- _Your goal_
Would you print the lines below exactly, beginning at the line that has "turquoise lamp [469,381,531,481]" and stopping after the line that has "white hourglass [242,179,329,318]"? Only those lines, and no pictures.

- _Study material_
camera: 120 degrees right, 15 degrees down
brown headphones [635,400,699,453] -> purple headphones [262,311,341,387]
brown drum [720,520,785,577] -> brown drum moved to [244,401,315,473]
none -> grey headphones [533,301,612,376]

* * *

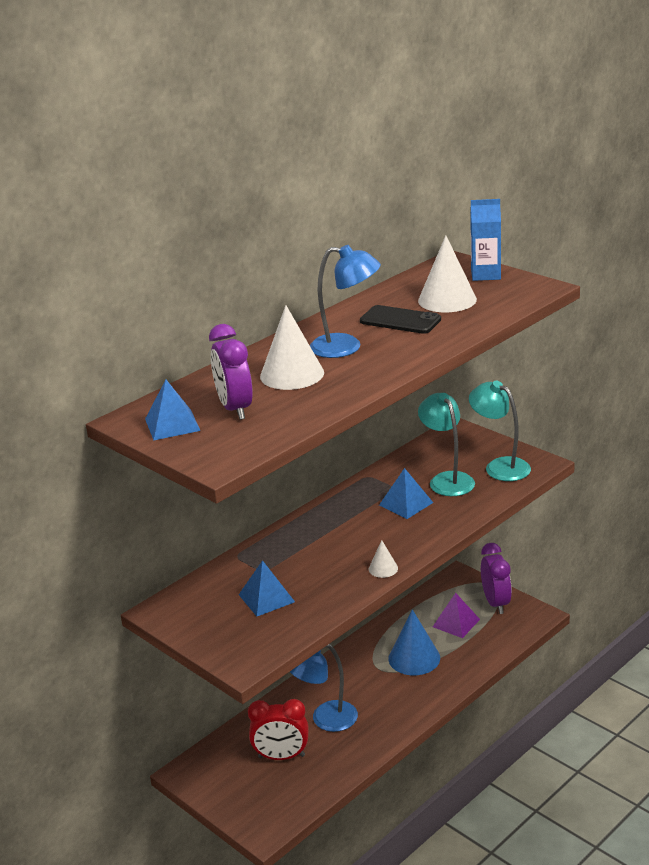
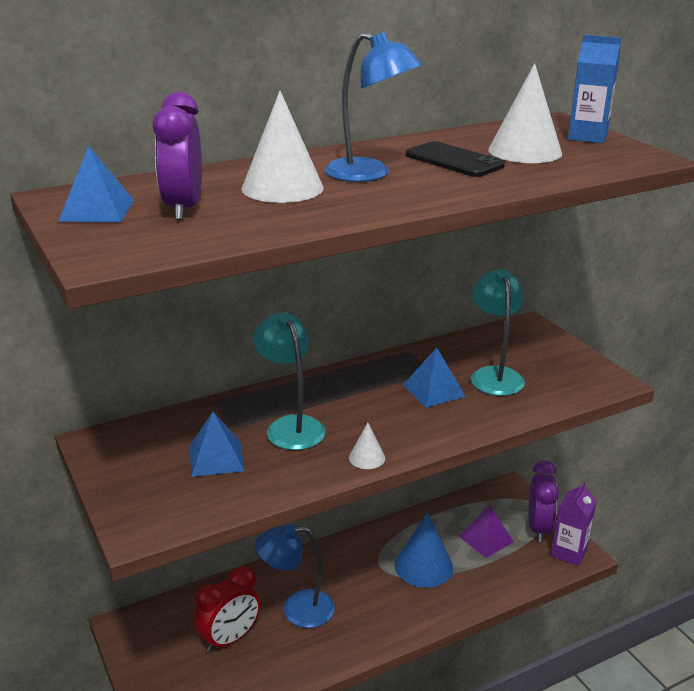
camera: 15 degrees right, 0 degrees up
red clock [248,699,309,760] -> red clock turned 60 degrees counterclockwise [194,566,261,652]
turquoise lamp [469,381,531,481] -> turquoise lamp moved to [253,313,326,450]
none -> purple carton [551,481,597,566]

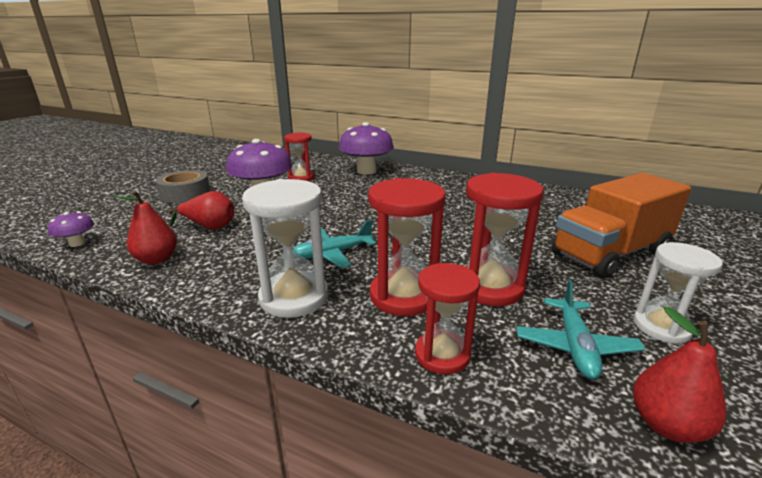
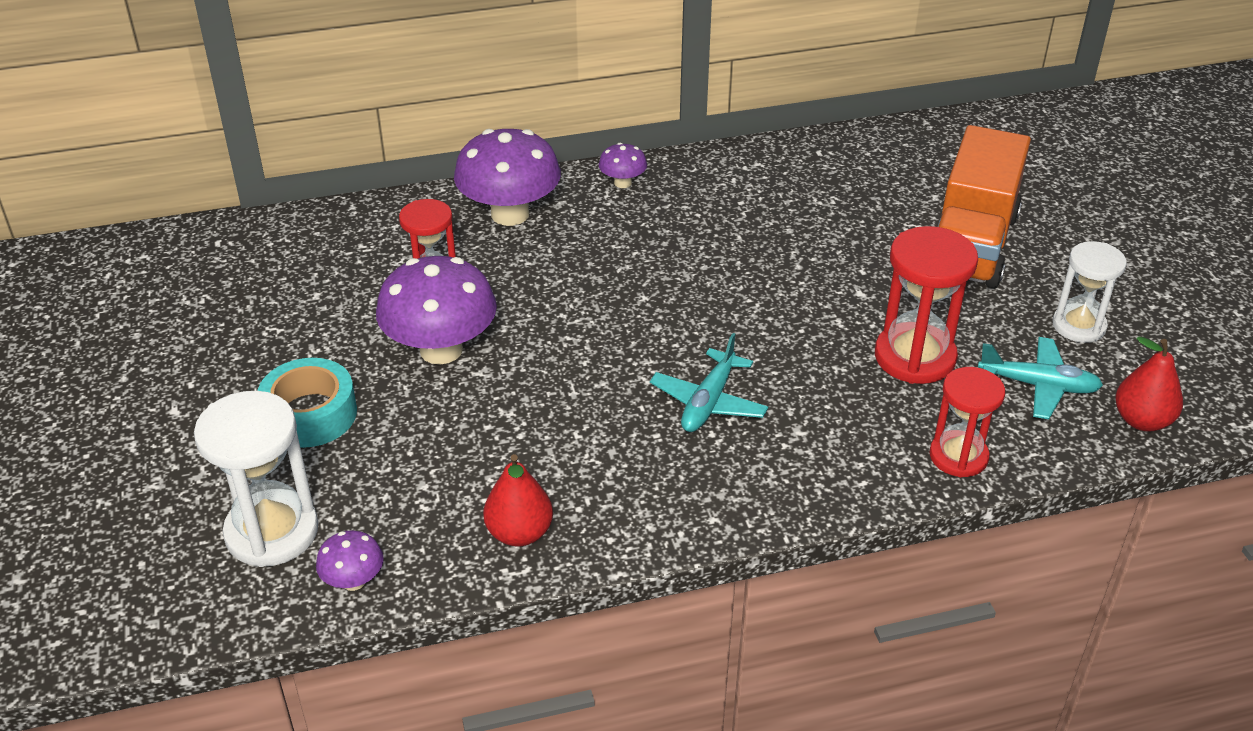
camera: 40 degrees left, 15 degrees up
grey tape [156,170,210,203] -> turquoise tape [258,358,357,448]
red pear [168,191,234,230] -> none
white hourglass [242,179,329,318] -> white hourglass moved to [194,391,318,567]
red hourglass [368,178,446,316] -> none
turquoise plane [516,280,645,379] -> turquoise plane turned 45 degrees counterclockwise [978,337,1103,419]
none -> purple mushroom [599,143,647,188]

- _Task response_
turquoise lamp [469,381,531,481] -> turquoise lamp moved to [253,313,326,450]
none -> purple carton [551,481,597,566]

camera: 40 degrees left, 15 degrees up
grey tape [156,170,210,203] -> turquoise tape [258,358,357,448]
red pear [168,191,234,230] -> none
white hourglass [242,179,329,318] -> white hourglass moved to [194,391,318,567]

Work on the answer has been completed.